> **TASK STATEMENT**: Reproduce the records below word for word, leaving out the pictures.

> **DATASET ROWS**:

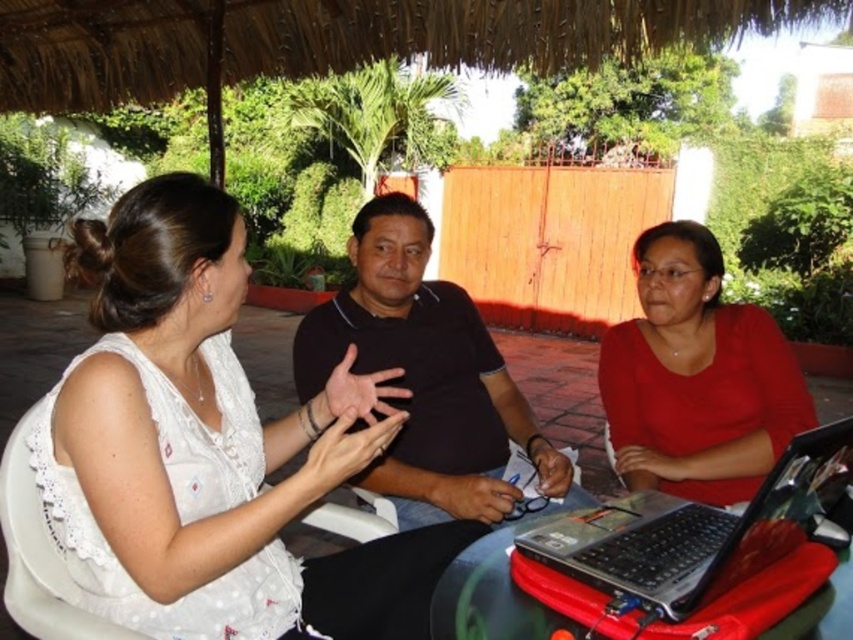
Question: Can you confirm if white lace blouse at upper left is positioned below silver/black plastic laptop at lower right?

Choices:
 (A) no
 (B) yes

Answer: (A)

Question: Can you confirm if silver/black plastic laptop at lower right is positioned to the left of white fabric chair at center?

Choices:
 (A) no
 (B) yes

Answer: (A)

Question: Which point is farther from the camera taking this photo?

Choices:
 (A) (270, 620)
 (B) (460, 381)

Answer: (B)

Question: Is matte red shirt at center above white fabric chair at center?

Choices:
 (A) yes
 (B) no

Answer: (A)

Question: Which of these objects is positioned closest to the white fabric chair at center?

Choices:
 (A) silver/black plastic laptop at lower right
 (B) black matte shirt at center
 (C) white lace blouse at upper left

Answer: (C)

Question: Which object is farther from the camera taking this photo?

Choices:
 (A) silver/black plastic laptop at lower right
 (B) black matte shirt at center
 (C) matte red shirt at center

Answer: (C)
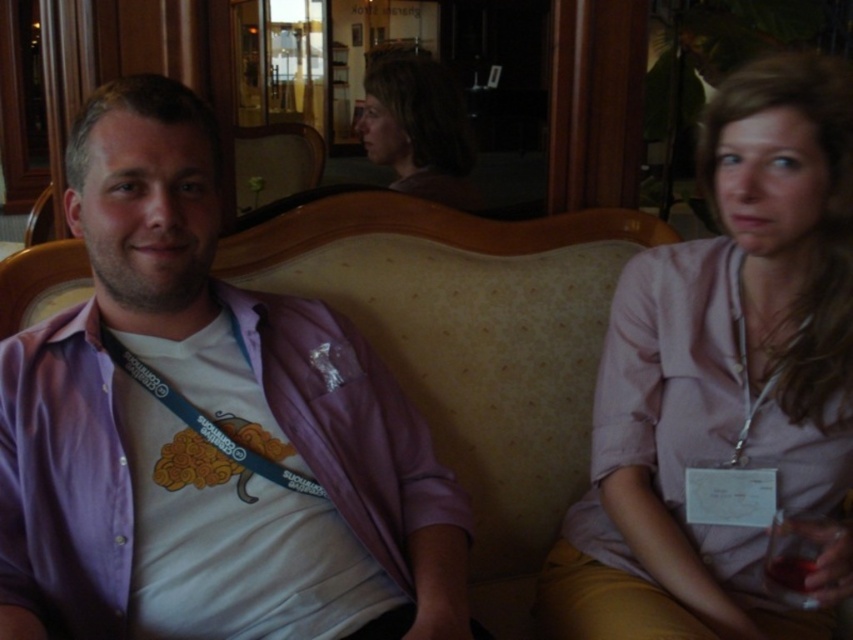
Question: Is pink fabric shirt at center thinner than blue fabric lanyard at center?

Choices:
 (A) no
 (B) yes

Answer: (A)

Question: Which object appears closest to the camera in this image?

Choices:
 (A) blue fabric lanyard at center
 (B) purple cotton shirt at left
 (C) matte brown hair at center
 (D) pink fabric shirt at center

Answer: (B)

Question: Where is purple cotton shirt at left located in relation to blue fabric lanyard at center in the image?

Choices:
 (A) below
 (B) above

Answer: (A)

Question: Can you confirm if matte brown hair at center is thinner than blue fabric lanyard at center?

Choices:
 (A) no
 (B) yes

Answer: (B)

Question: Which of the following is the farthest from the observer?

Choices:
 (A) (201, 196)
 (B) (722, 604)
 (C) (428, 164)

Answer: (C)

Question: Which point appears farthest from the camera in this image?

Choices:
 (A) (103, 324)
 (B) (793, 209)

Answer: (A)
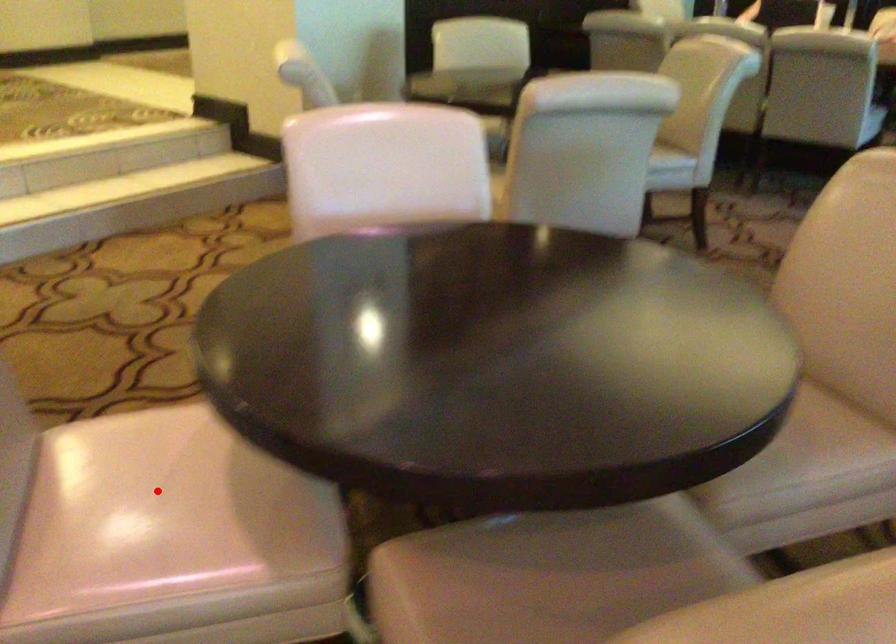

> **EXERCISE OUTPUT**:
Question: Can you confirm if white lace blouse at upper left is positioned below silver/black plastic laptop at lower right?

Choices:
 (A) no
 (B) yes

Answer: (A)

Question: Can you confirm if silver/black plastic laptop at lower right is positioned to the left of white fabric chair at center?

Choices:
 (A) no
 (B) yes

Answer: (A)

Question: Which point is farther from the camera taking this photo?

Choices:
 (A) (270, 620)
 (B) (460, 381)

Answer: (B)

Question: Is matte red shirt at center above white fabric chair at center?

Choices:
 (A) yes
 (B) no

Answer: (A)

Question: Which of these objects is positioned closest to the white fabric chair at center?

Choices:
 (A) silver/black plastic laptop at lower right
 (B) black matte shirt at center
 (C) white lace blouse at upper left

Answer: (C)

Question: Which object is farther from the camera taking this photo?

Choices:
 (A) silver/black plastic laptop at lower right
 (B) black matte shirt at center
 (C) matte red shirt at center

Answer: (C)
Question: Is pink fabric shirt at center thinner than blue fabric lanyard at center?

Choices:
 (A) no
 (B) yes

Answer: (A)

Question: Which object appears closest to the camera in this image?

Choices:
 (A) blue fabric lanyard at center
 (B) purple cotton shirt at left
 (C) matte brown hair at center
 (D) pink fabric shirt at center

Answer: (B)

Question: Where is purple cotton shirt at left located in relation to blue fabric lanyard at center in the image?

Choices:
 (A) below
 (B) above

Answer: (A)

Question: Can you confirm if matte brown hair at center is thinner than blue fabric lanyard at center?

Choices:
 (A) no
 (B) yes

Answer: (B)

Question: Which of the following is the farthest from the observer?

Choices:
 (A) (201, 196)
 (B) (722, 604)
 (C) (428, 164)

Answer: (C)

Question: Which point appears farthest from the camera in this image?

Choices:
 (A) (103, 324)
 (B) (793, 209)

Answer: (A)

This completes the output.